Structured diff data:
___
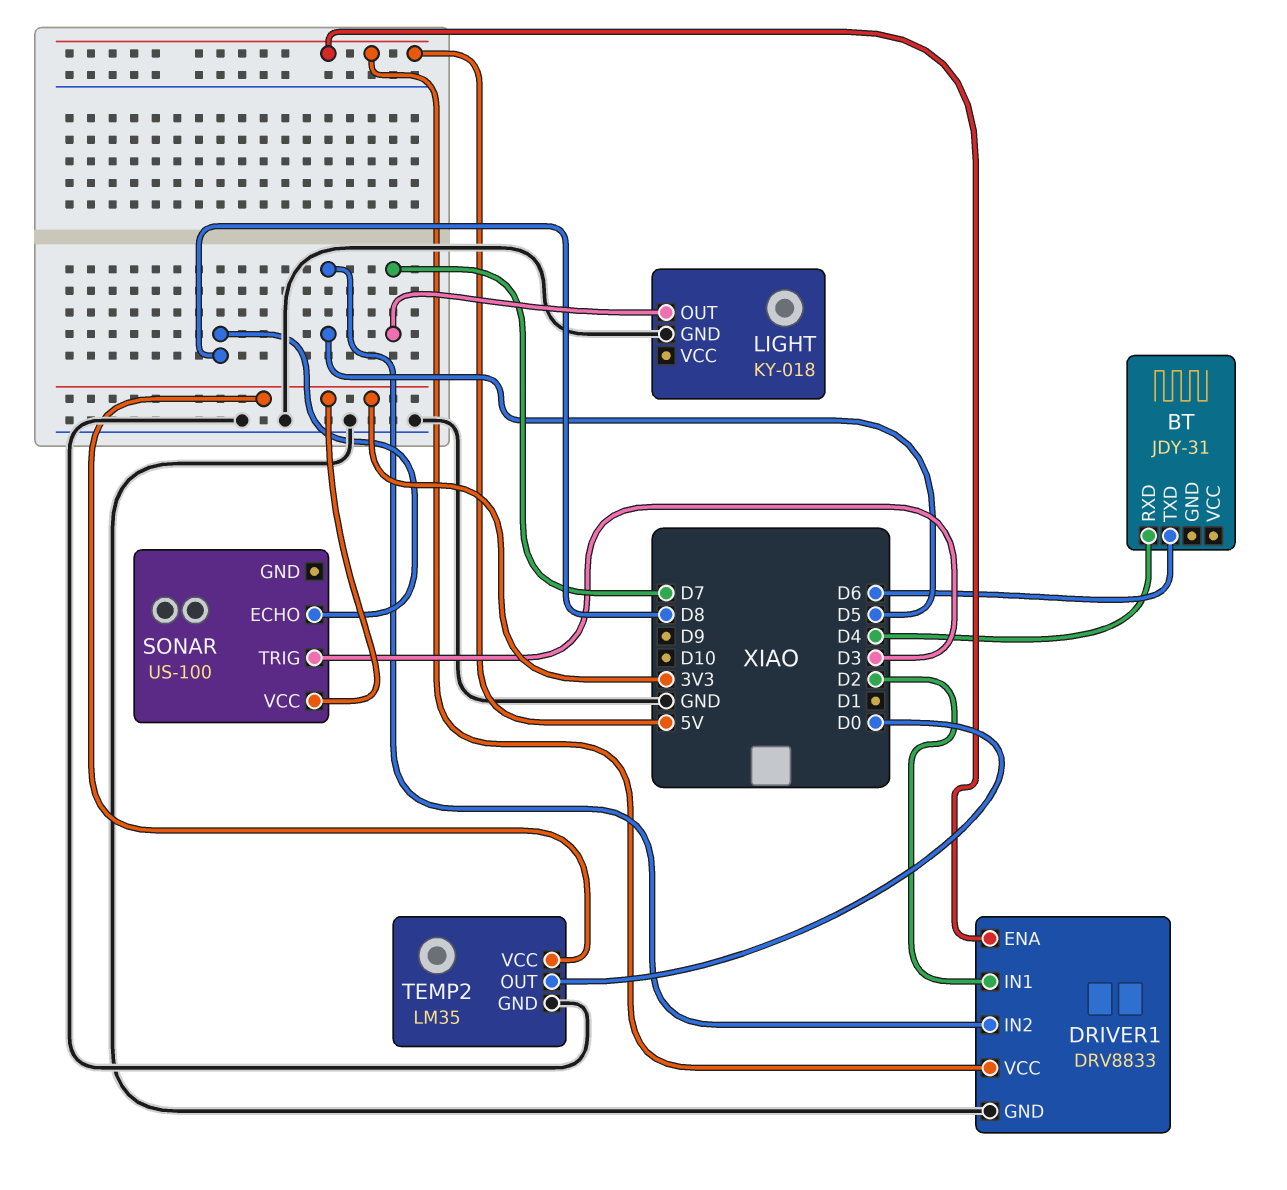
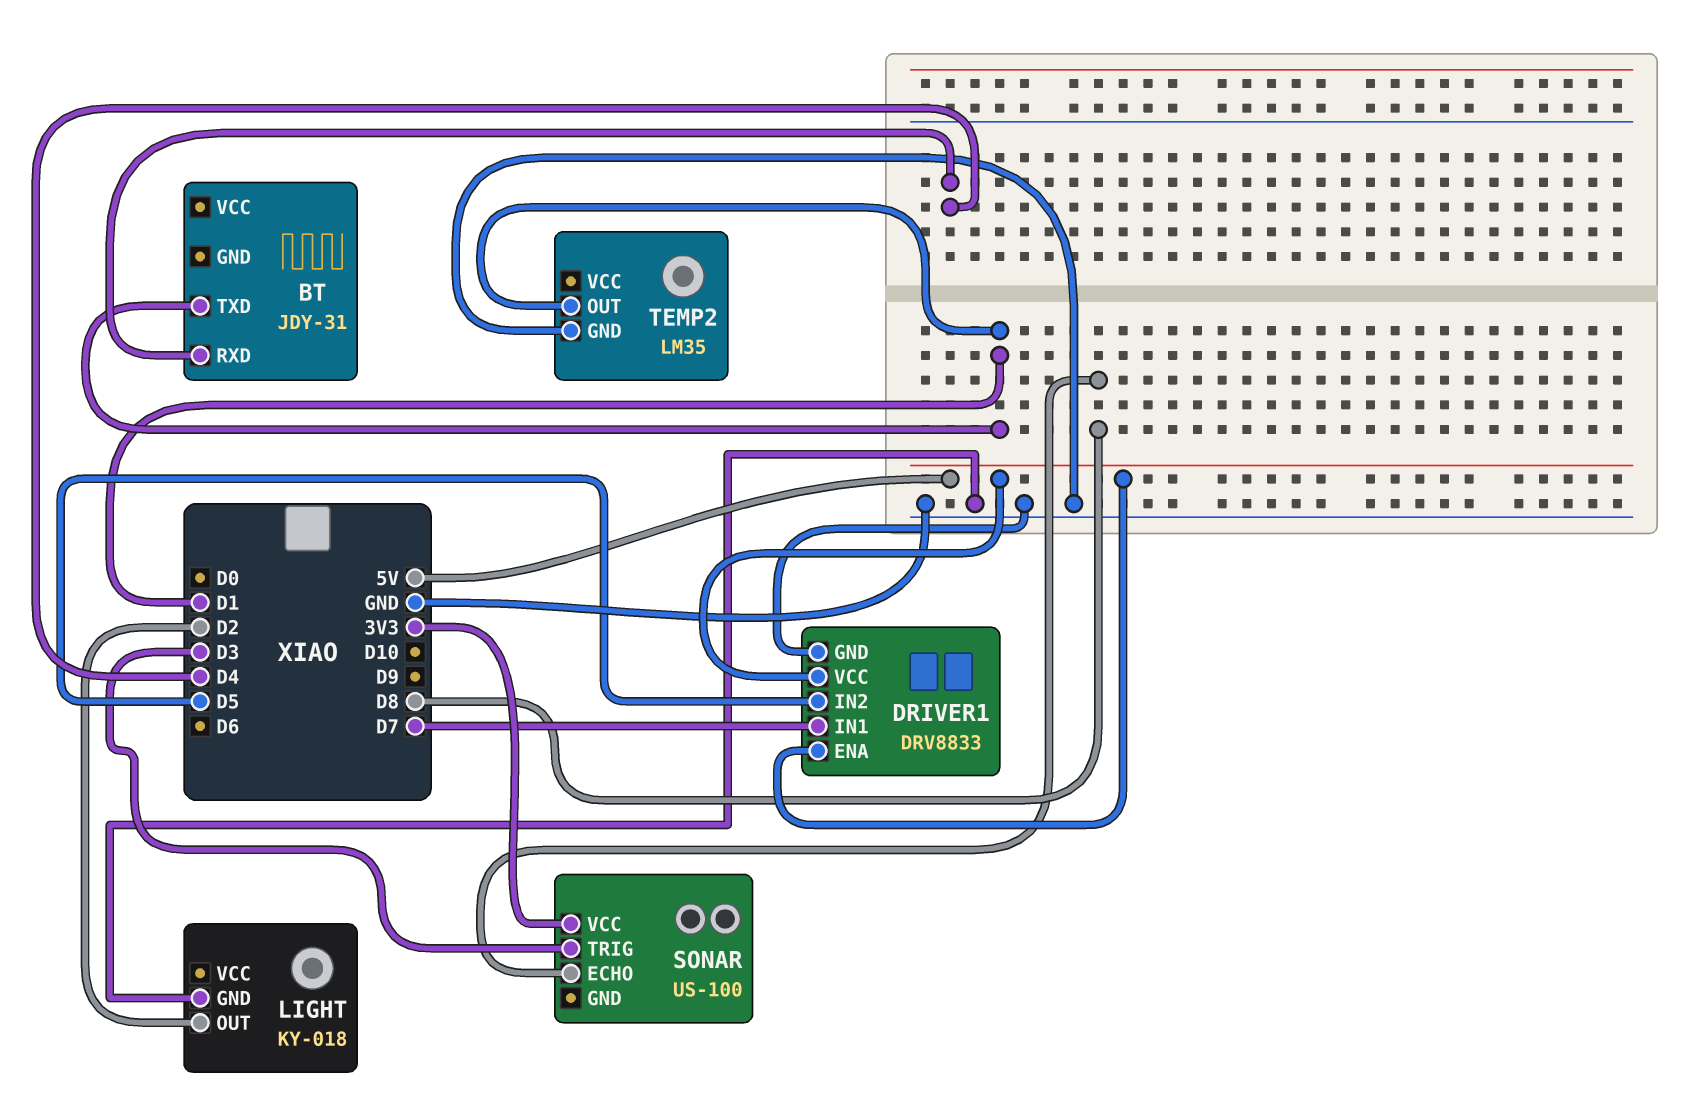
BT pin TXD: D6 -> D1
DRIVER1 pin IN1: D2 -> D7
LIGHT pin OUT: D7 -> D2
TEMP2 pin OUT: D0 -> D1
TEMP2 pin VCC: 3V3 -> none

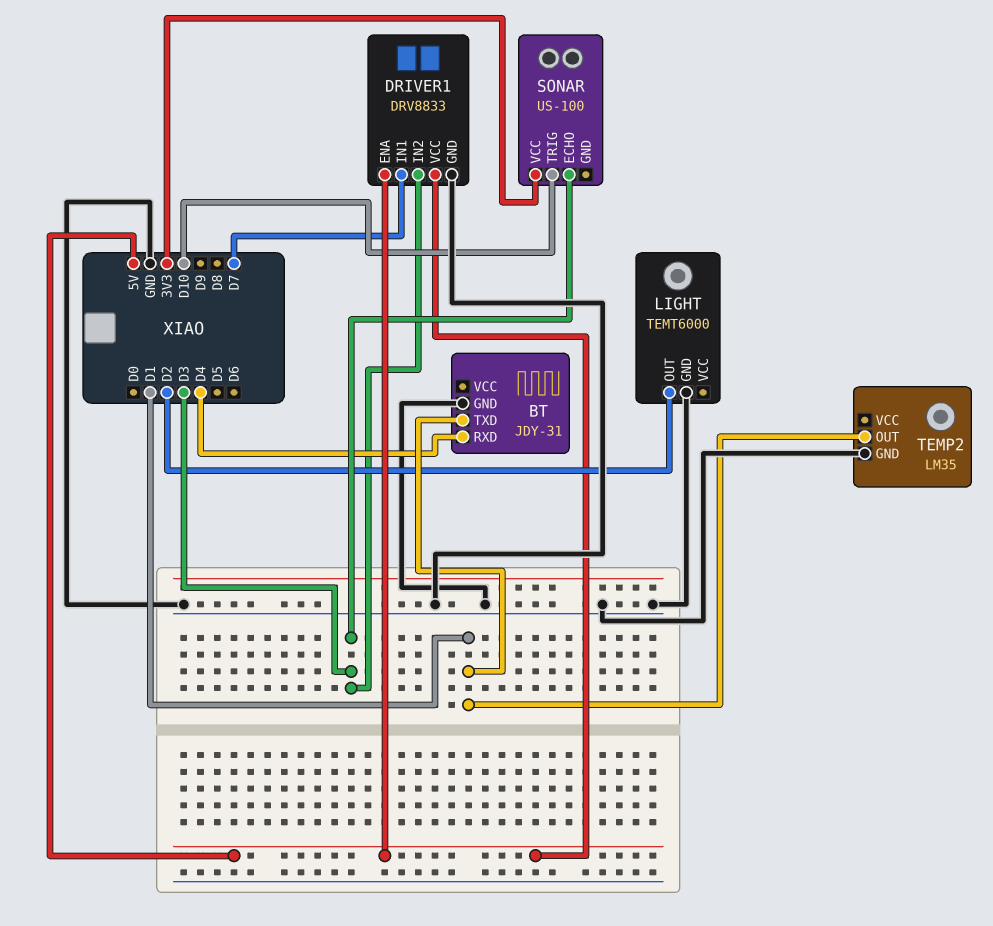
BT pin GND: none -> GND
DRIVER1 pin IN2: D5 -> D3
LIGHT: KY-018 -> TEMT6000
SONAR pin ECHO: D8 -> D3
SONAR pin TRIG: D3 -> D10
___
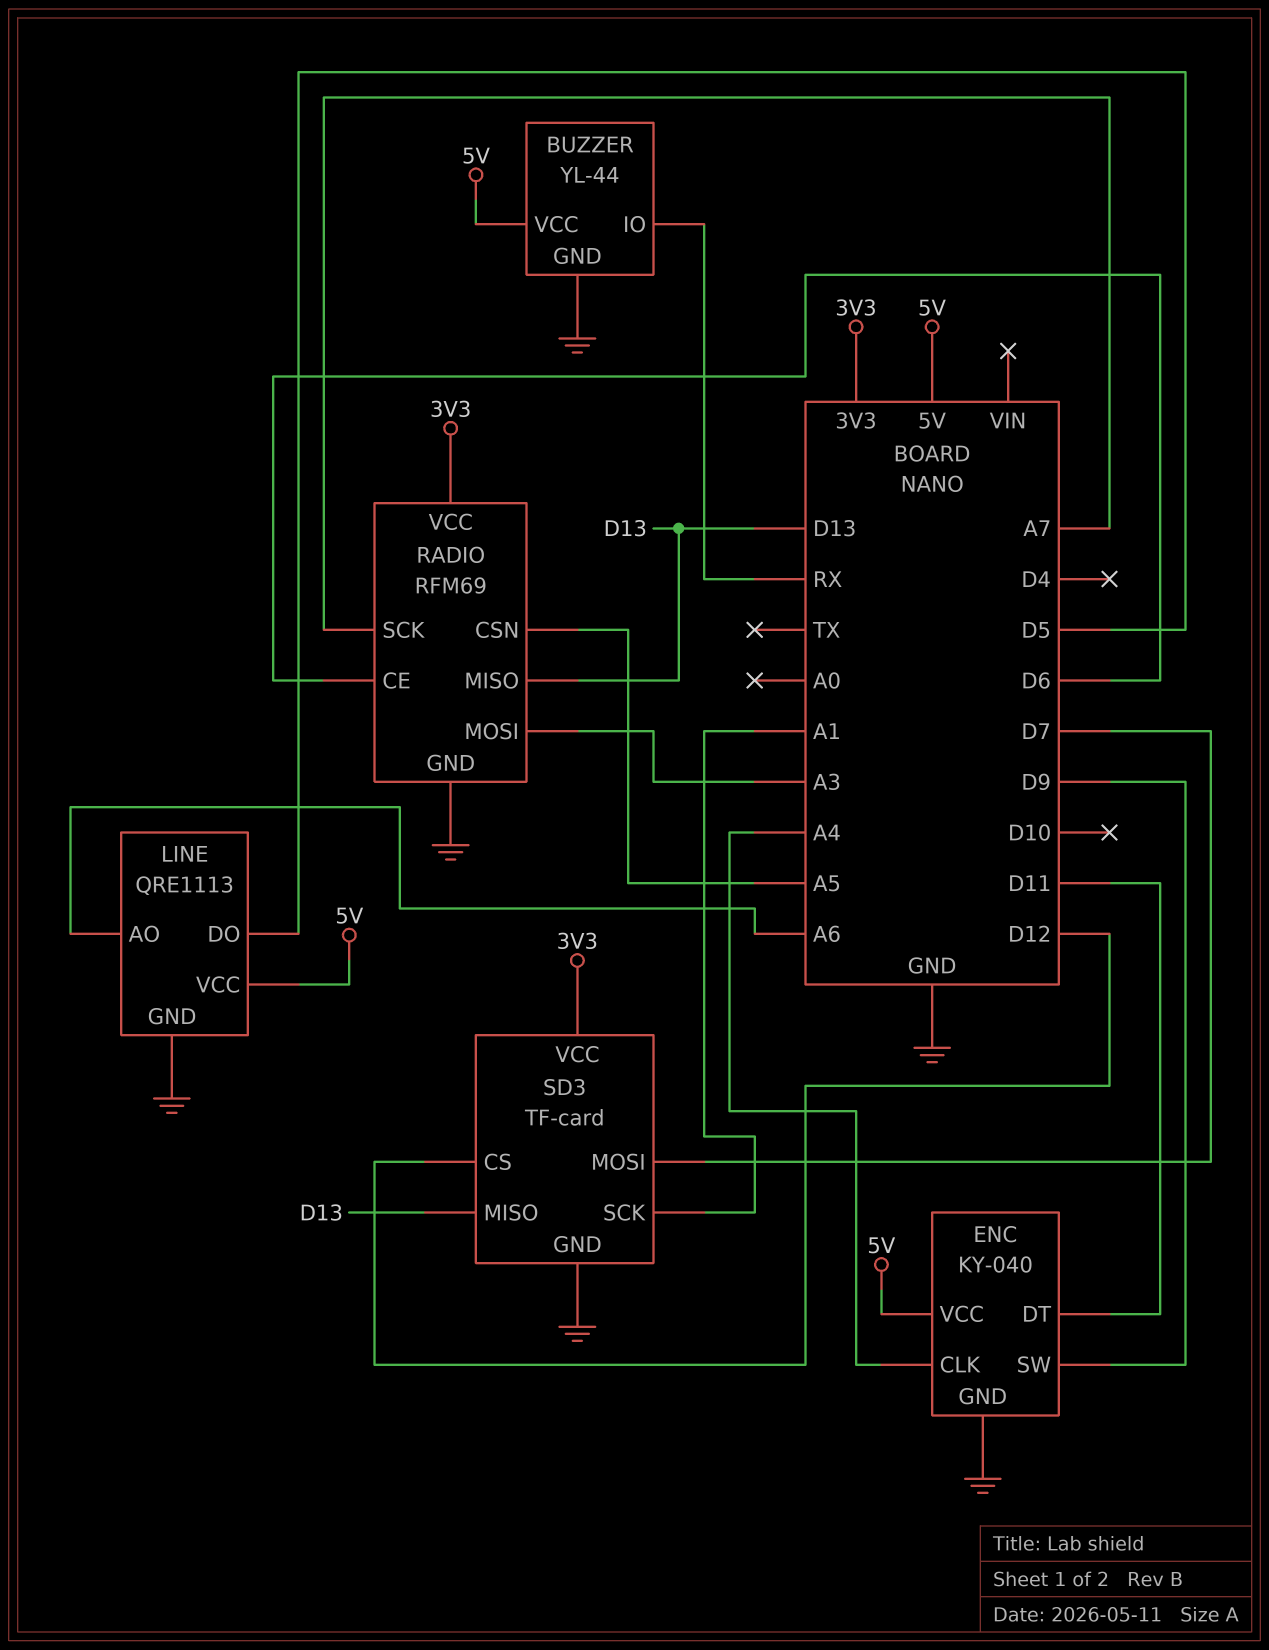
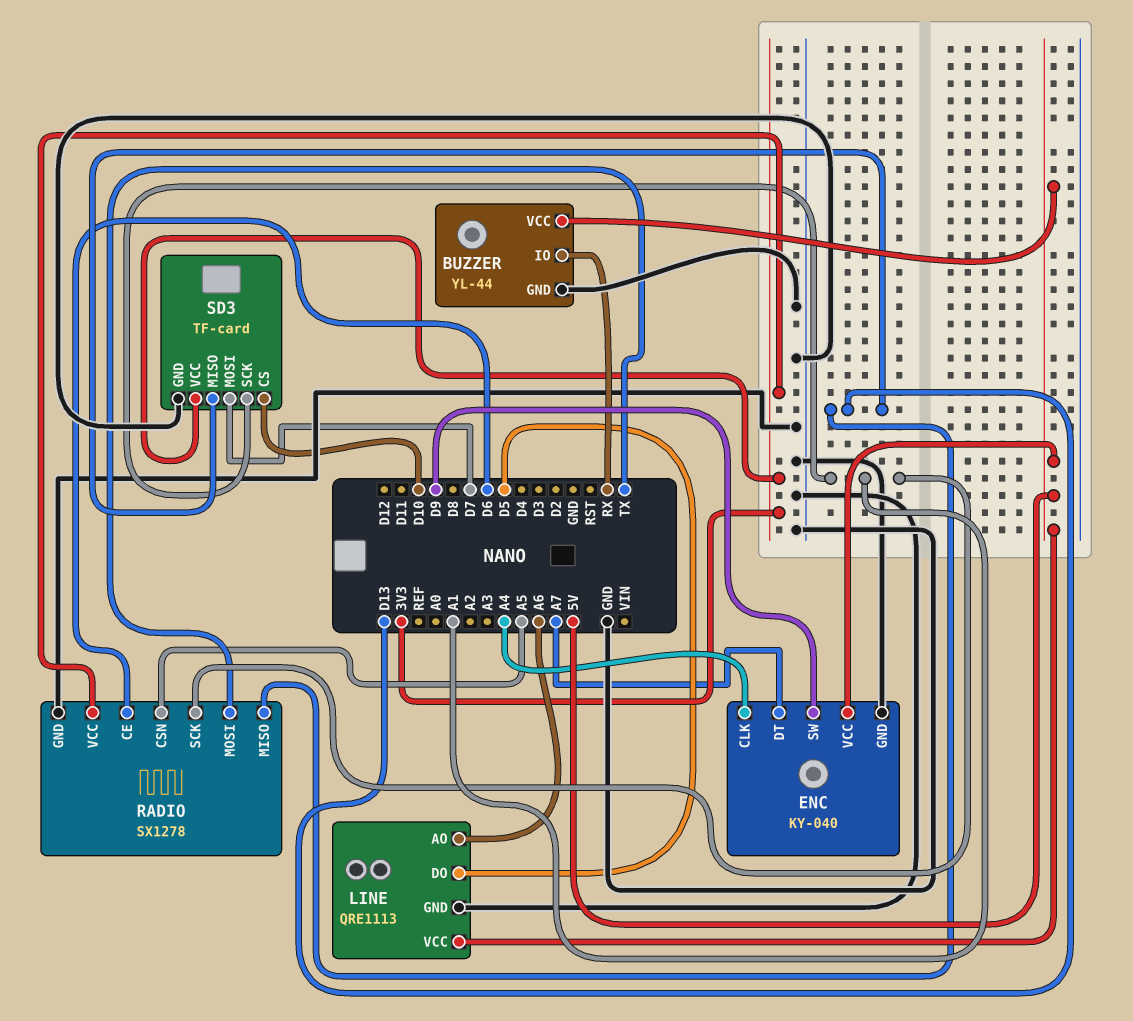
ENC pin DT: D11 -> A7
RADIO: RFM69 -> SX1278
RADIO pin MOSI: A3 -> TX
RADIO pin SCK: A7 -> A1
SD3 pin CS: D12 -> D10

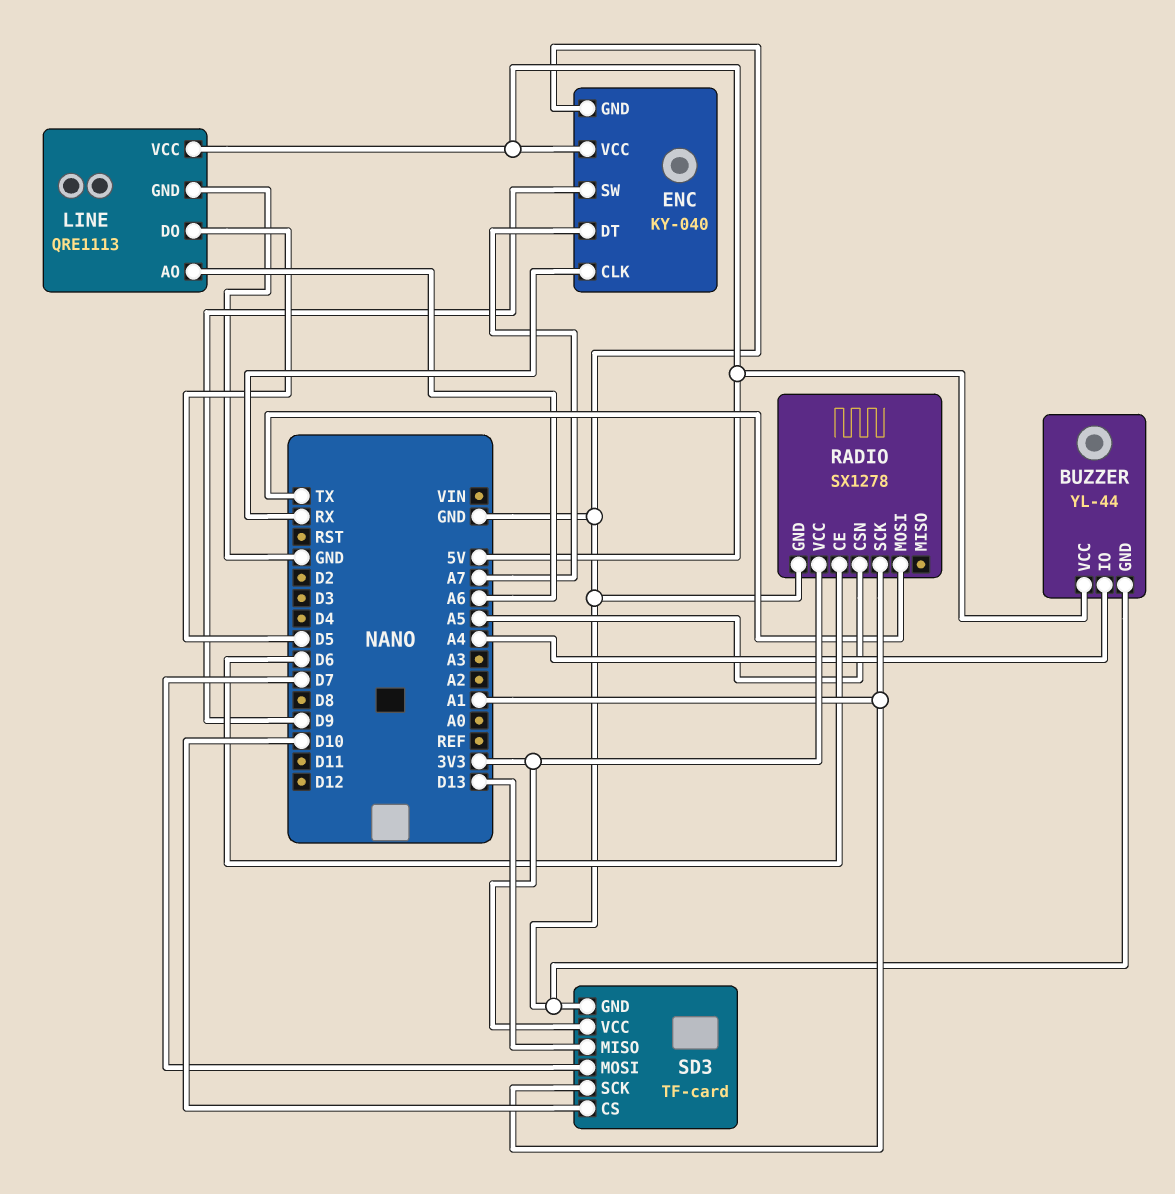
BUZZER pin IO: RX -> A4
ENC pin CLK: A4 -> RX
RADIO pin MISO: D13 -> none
___
EXERCISE AIM:
Return exactly the lines that appear in the data above between the line containing "TEMP2 pin VCC: 3V3 -> none" and the line containing "SONAR pin TRIG: D3 -> D10", both of which are included, and leave the pictures out.

WRITTEN ANSWER:
TEMP2 pin VCC: 3V3 -> none

BT pin GND: none -> GND
DRIVER1 pin IN2: D5 -> D3
LIGHT: KY-018 -> TEMT6000
SONAR pin ECHO: D8 -> D3
SONAR pin TRIG: D3 -> D10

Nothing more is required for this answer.